>>>

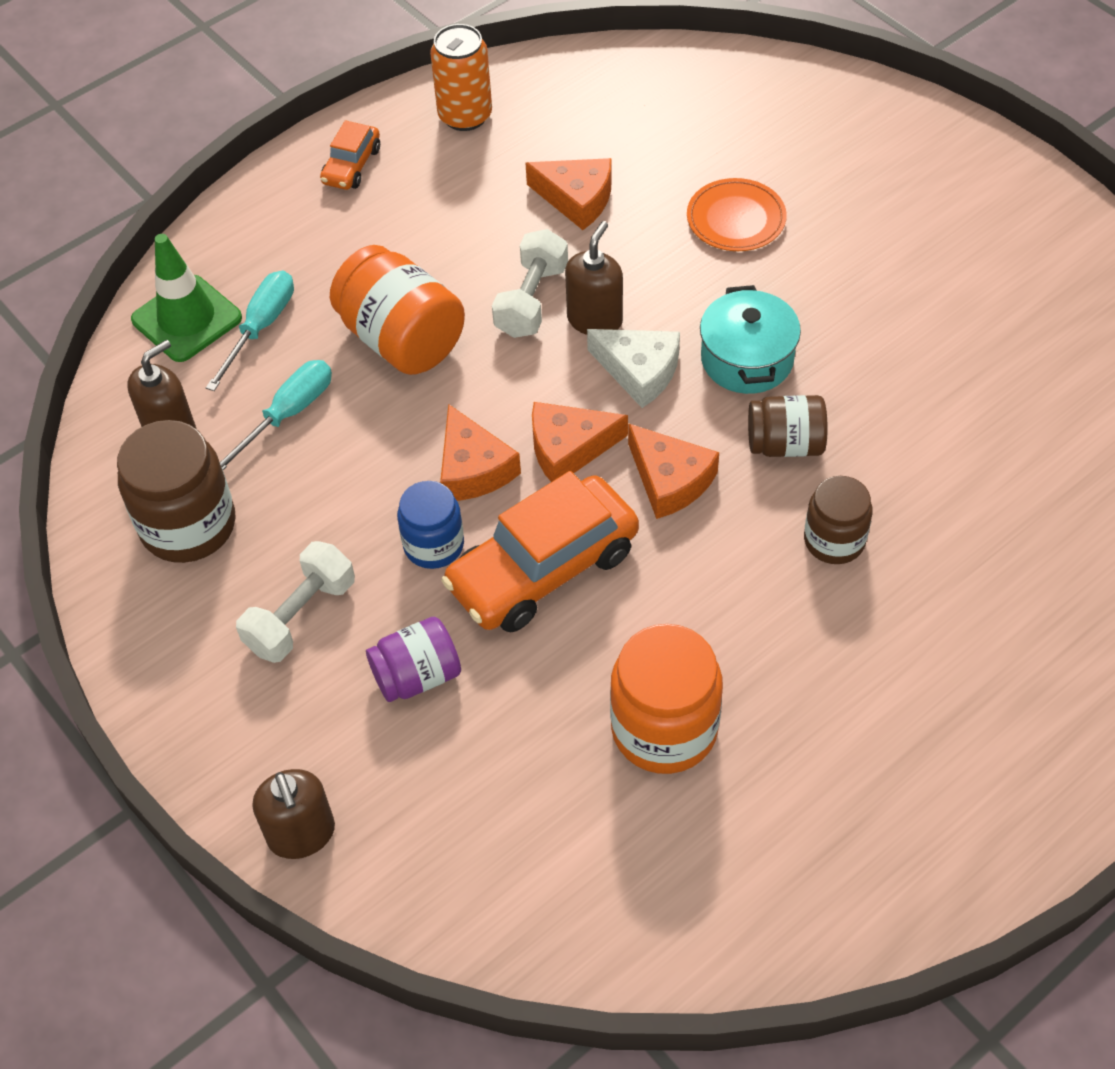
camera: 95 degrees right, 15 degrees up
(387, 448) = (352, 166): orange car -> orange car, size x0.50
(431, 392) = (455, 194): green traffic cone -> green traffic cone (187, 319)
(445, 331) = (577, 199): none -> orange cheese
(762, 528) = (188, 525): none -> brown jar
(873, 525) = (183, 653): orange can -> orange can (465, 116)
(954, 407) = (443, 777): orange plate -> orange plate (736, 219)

<<<

WHAT TO DO: Restate the listing above word for word. Leave the images out.

ANSWER SECTION:
camera: 95 degrees right, 15 degrees up
(387, 448) = (352, 166): orange car -> orange car, size x0.50
(431, 392) = (455, 194): green traffic cone -> green traffic cone (187, 319)
(445, 331) = (577, 199): none -> orange cheese
(762, 528) = (188, 525): none -> brown jar
(873, 525) = (183, 653): orange can -> orange can (465, 116)
(954, 407) = (443, 777): orange plate -> orange plate (736, 219)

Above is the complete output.